* INFORMATION GIVEN *
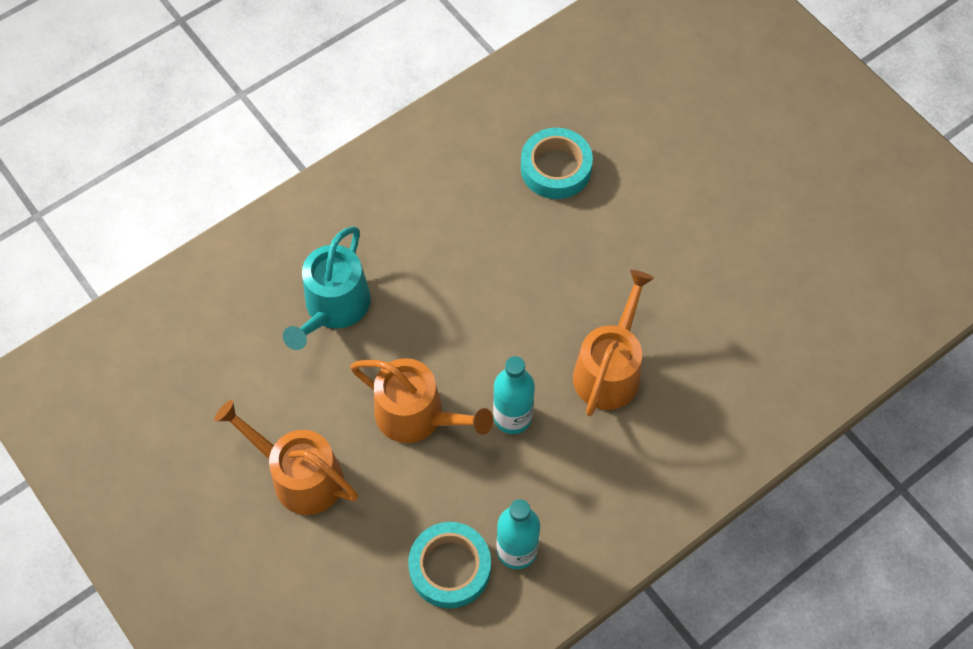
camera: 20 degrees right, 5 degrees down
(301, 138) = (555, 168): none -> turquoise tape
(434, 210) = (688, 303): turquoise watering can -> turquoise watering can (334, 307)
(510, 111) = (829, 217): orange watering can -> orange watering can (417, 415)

--

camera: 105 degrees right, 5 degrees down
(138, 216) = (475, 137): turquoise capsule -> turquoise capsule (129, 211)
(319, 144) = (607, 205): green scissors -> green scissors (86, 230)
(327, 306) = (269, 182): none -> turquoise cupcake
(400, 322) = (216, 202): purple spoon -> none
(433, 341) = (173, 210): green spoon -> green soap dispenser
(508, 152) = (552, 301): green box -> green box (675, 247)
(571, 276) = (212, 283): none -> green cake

* JOB ITEM *
Go through the material line by line. Show each line that contains the string "degrees".

* RESULT FOR THIS TASK *
camera: 20 degrees right, 5 degrees down
camera: 105 degrees right, 5 degrees down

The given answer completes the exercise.